● DATA RECORDS:
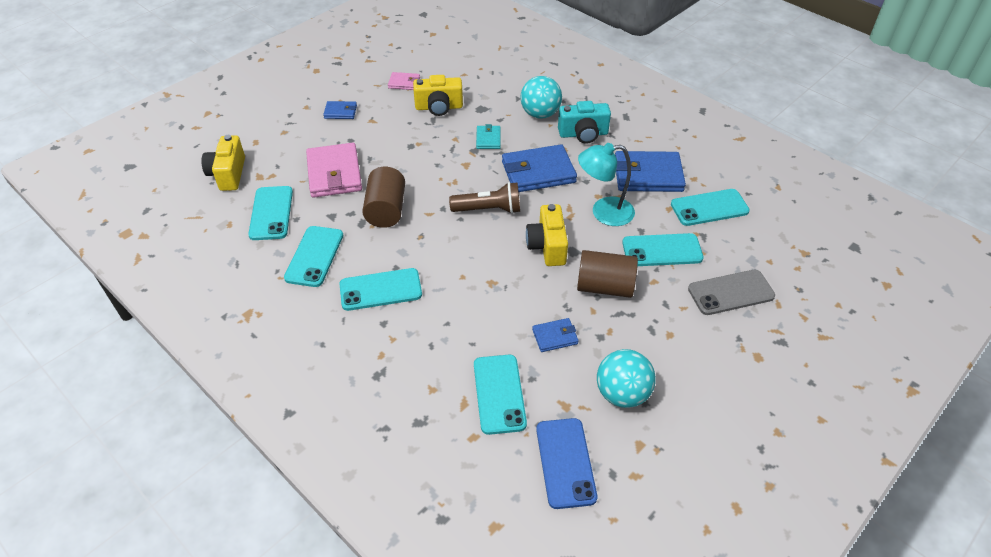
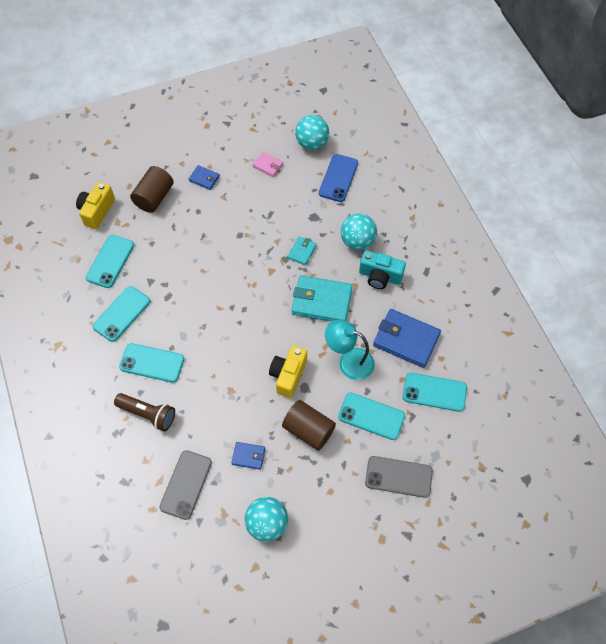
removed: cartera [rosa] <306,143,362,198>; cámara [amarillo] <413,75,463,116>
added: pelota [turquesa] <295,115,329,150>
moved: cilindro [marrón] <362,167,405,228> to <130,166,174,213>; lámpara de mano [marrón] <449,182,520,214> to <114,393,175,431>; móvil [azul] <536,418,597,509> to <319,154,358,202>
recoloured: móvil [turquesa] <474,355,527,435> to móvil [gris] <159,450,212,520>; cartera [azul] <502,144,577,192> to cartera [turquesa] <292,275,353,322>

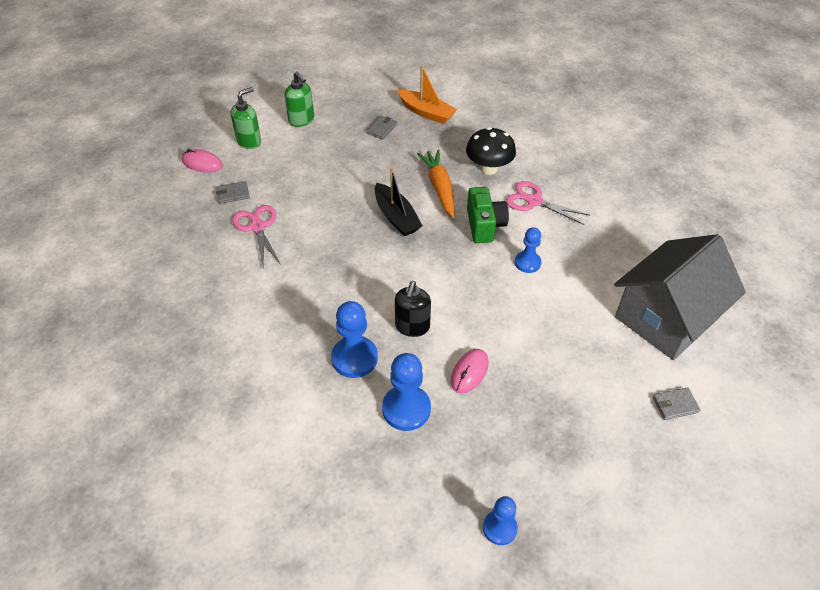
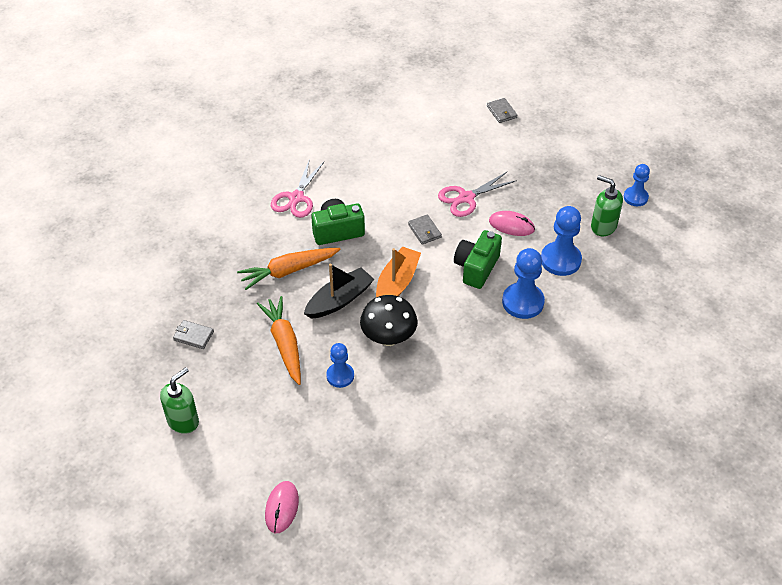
removed: casa [gris] <614,234,746,360>
added: zanahoria [naranja] <257,296,301,385>
moved: cartera [gris] <216,181,250,204> to <408,214,442,245>; dispensador de jabón [verde] <231,87,261,149> to <591,175,623,236>; tijeras [rosa] <232,205,281,265> to <438,172,517,217>; barco [naranja] <397,66,458,124> to <376,246,421,297>; seta [negro] <466,127,516,175> to <360,295,417,346>; peón [azul] <515,227,541,273> to <326,343,354,388>
replaced: dispensador de jabón [negro] <395,281,431,337> to cámara [verde] <454,230,502,289>

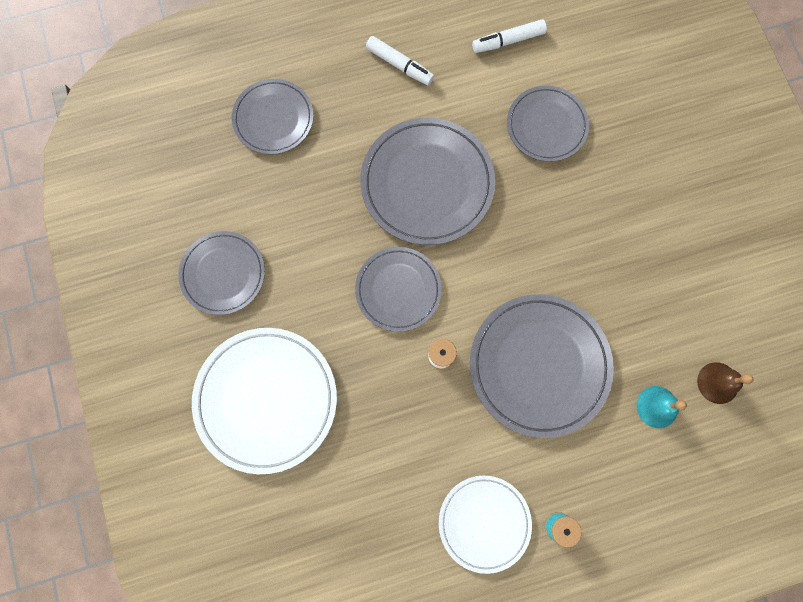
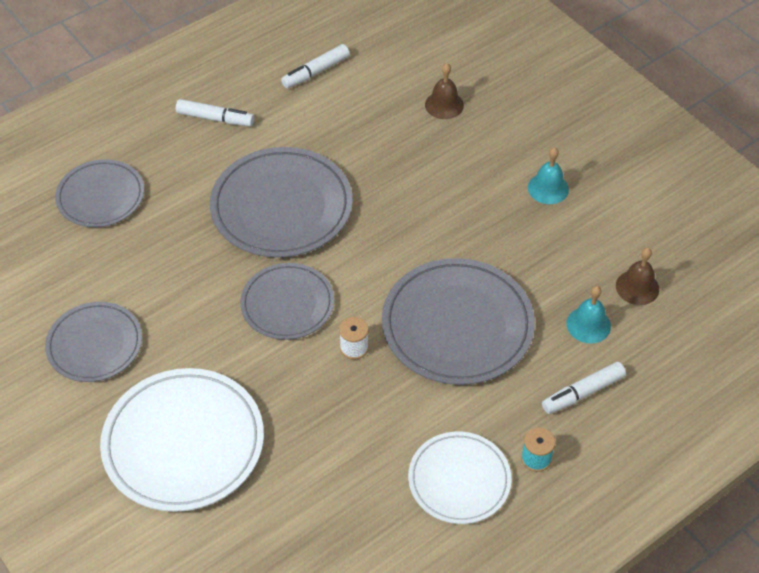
removed: plato [gris] <507,86,589,162>
added: campana [marrón] <425,63,464,119>; campana [turquesa] <528,147,569,204>; rotulador [blanco] <542,362,626,414>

● EXERCISE DETAILS: Write out the records above exactly. Begin with the first line, end with the line holding "moved: cartera [gris]", and drop the pictures.

● SOLUTION:
removed: cartera [rosa] <306,143,362,198>; cámara [amarillo] <413,75,463,116>
added: pelota [turquesa] <295,115,329,150>
moved: cilindro [marrón] <362,167,405,228> to <130,166,174,213>; lámpara de mano [marrón] <449,182,520,214> to <114,393,175,431>; móvil [azul] <536,418,597,509> to <319,154,358,202>
recoloured: móvil [turquesa] <474,355,527,435> to móvil [gris] <159,450,212,520>; cartera [azul] <502,144,577,192> to cartera [turquesa] <292,275,353,322>

removed: casa [gris] <614,234,746,360>
added: zanahoria [naranja] <257,296,301,385>
moved: cartera [gris] <216,181,250,204> to <408,214,442,245>; dispensador de jabón [verde] <231,87,261,149> to <591,175,623,236>; tijeras [rosa] <232,205,281,265> to <438,172,517,217>; barco [naranja] <397,66,458,124> to <376,246,421,297>; seta [negro] <466,127,516,175> to <360,295,417,346>; peón [azul] <515,227,541,273> to <326,343,354,388>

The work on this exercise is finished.